** Opening MATERIAL TO PROCESS block **

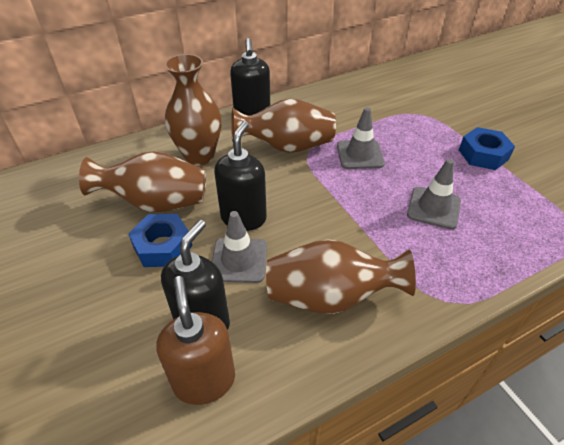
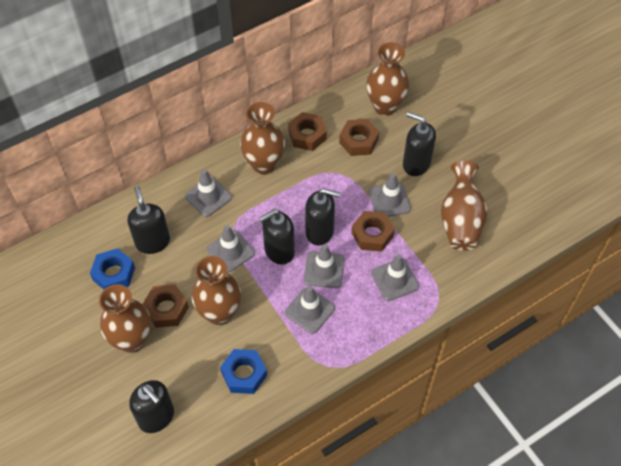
black soap dispenser: 3 -> 5
brown nut: 0 -> 4
brown soap dispenser: 1 -> 0
brown vase: 4 -> 5
grey traffic cone: 3 -> 6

** Closing MATERIAL TO PROCESS block **

#### WORK TASK
Make a tally of the lines in this material that hold the string "brown", then give that number without any other words.

#### SOLUTION FOR THIS TASK
3